[[ Recorded data, beginning ]]

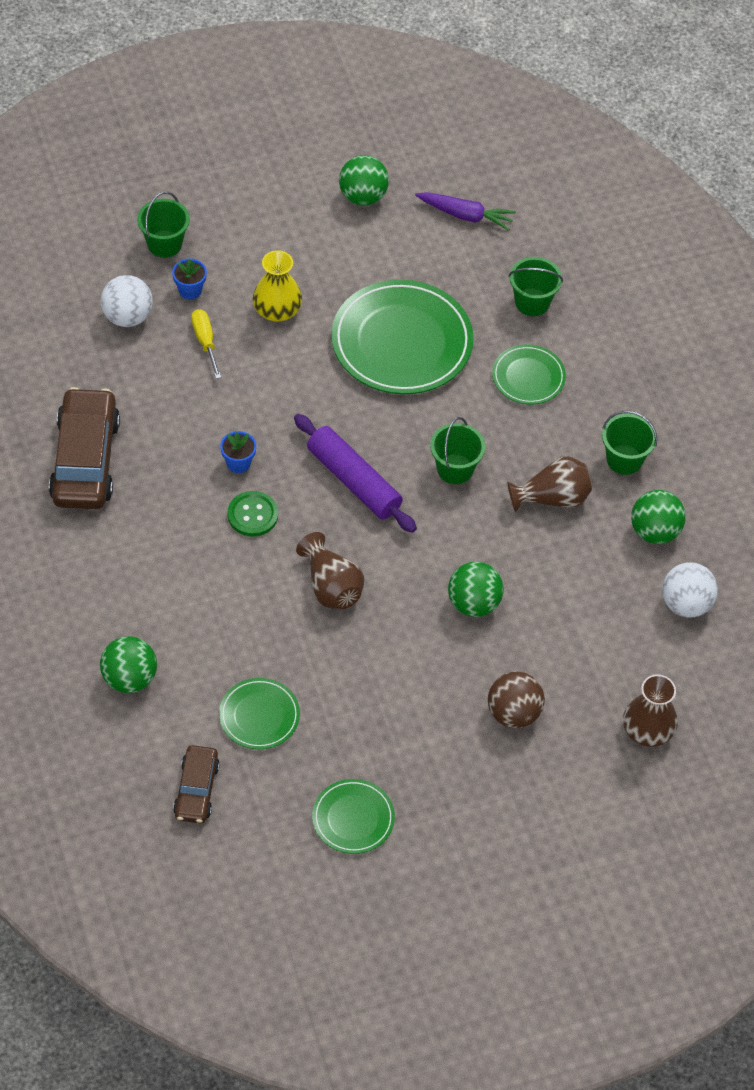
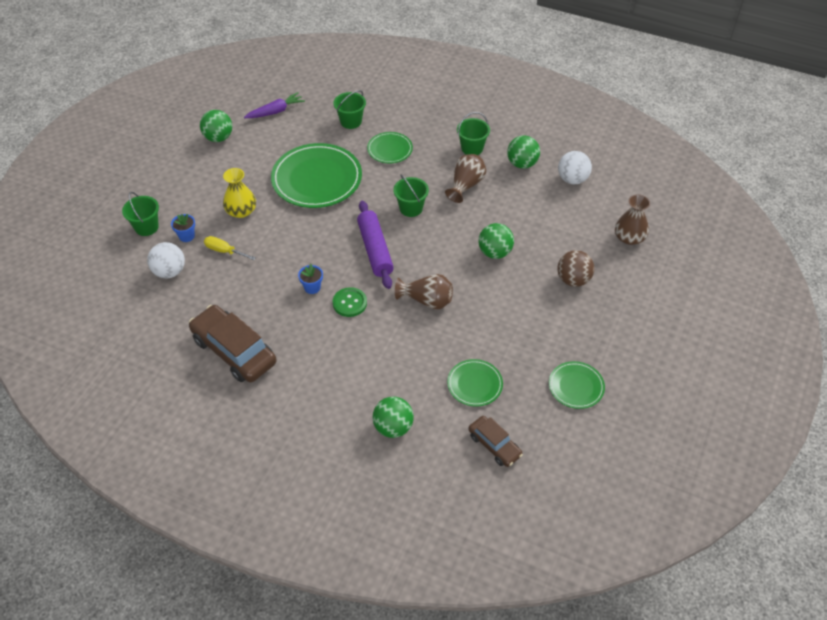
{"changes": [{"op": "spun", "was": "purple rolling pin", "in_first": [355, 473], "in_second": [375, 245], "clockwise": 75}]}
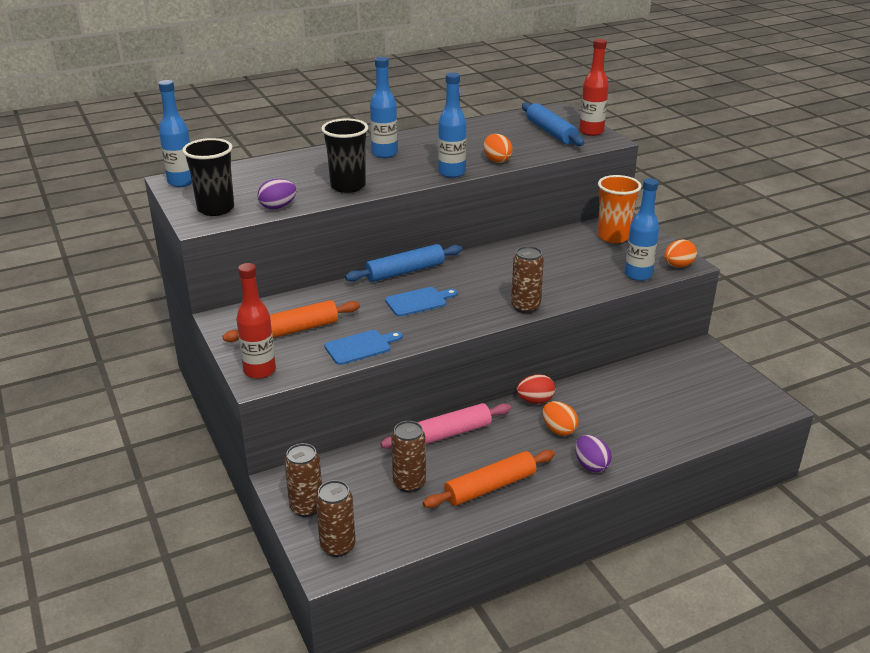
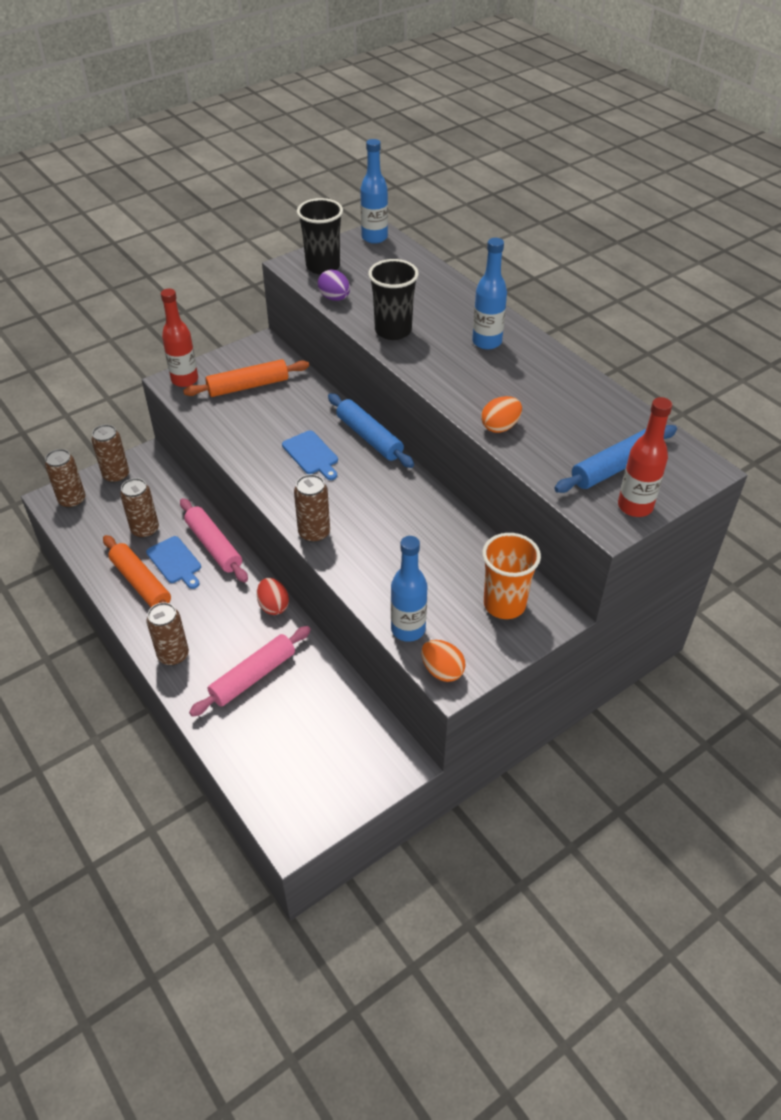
{"changes": [{"op": "missing", "was": "blue drink bottle", "in_first": [452, 125]}, {"op": "spun", "was": "orange-coloured rolling pin", "in_first": [291, 321], "in_second": [246, 378], "clockwise": -75}, {"op": "relocated", "was": "blue cutting board", "in_first": [363, 347], "in_second": [173, 562]}, {"op": "missing", "was": "orange-coloured egg", "in_first": [561, 418]}, {"op": "exchanged", "was": "purple egg", "now": "russet can", "in_first": [593, 453], "in_second": [168, 634]}, {"op": "appeared", "now": "pink rolling pin", "in_second": [250, 671]}]}
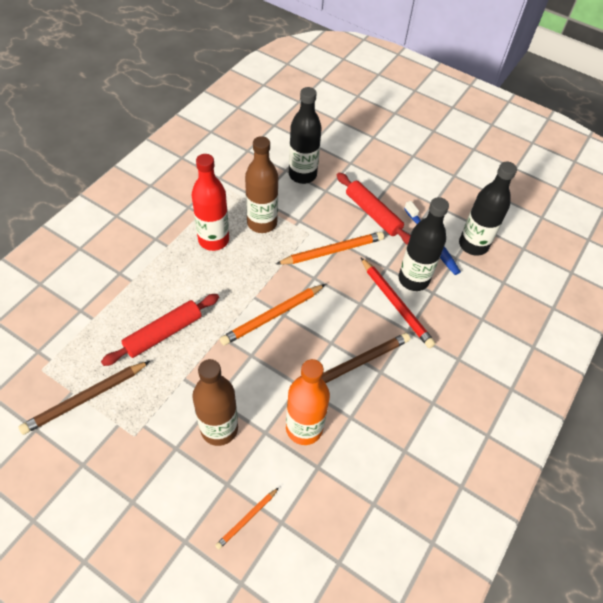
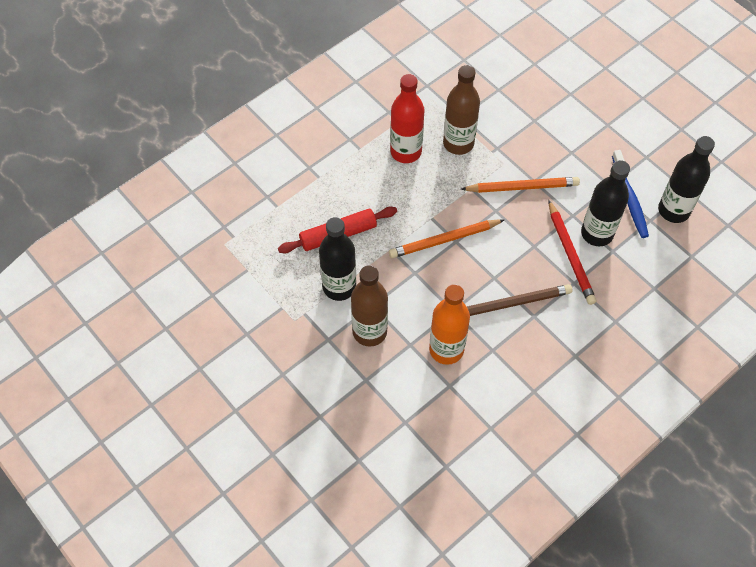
{"changes": [{"op": "relocated", "was": "jet-black drink bottle", "in_first": [305, 135], "in_second": [337, 259]}, {"op": "missing", "was": "crimson rolling pin", "in_first": [374, 209]}, {"op": "missing", "was": "russet pencil", "in_first": [84, 398]}, {"op": "missing", "was": "orange-coloured pencil", "in_first": [247, 519]}]}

[[ Recorded data, end ]]

◆ Problem details: Please set down every line of the data above precisely, dropping the images.

◆ Exercise result:
{"changes": [{"op": "spun", "was": "purple rolling pin", "in_first": [355, 473], "in_second": [375, 245], "clockwise": 75}]}
{"changes": [{"op": "missing", "was": "blue drink bottle", "in_first": [452, 125]}, {"op": "spun", "was": "orange-coloured rolling pin", "in_first": [291, 321], "in_second": [246, 378], "clockwise": -75}, {"op": "relocated", "was": "blue cutting board", "in_first": [363, 347], "in_second": [173, 562]}, {"op": "missing", "was": "orange-coloured egg", "in_first": [561, 418]}, {"op": "exchanged", "was": "purple egg", "now": "russet can", "in_first": [593, 453], "in_second": [168, 634]}, {"op": "appeared", "now": "pink rolling pin", "in_second": [250, 671]}]}
{"changes": [{"op": "relocated", "was": "jet-black drink bottle", "in_first": [305, 135], "in_second": [337, 259]}, {"op": "missing", "was": "crimson rolling pin", "in_first": [374, 209]}, {"op": "missing", "was": "russet pencil", "in_first": [84, 398]}, {"op": "missing", "was": "orange-coloured pencil", "in_first": [247, 519]}]}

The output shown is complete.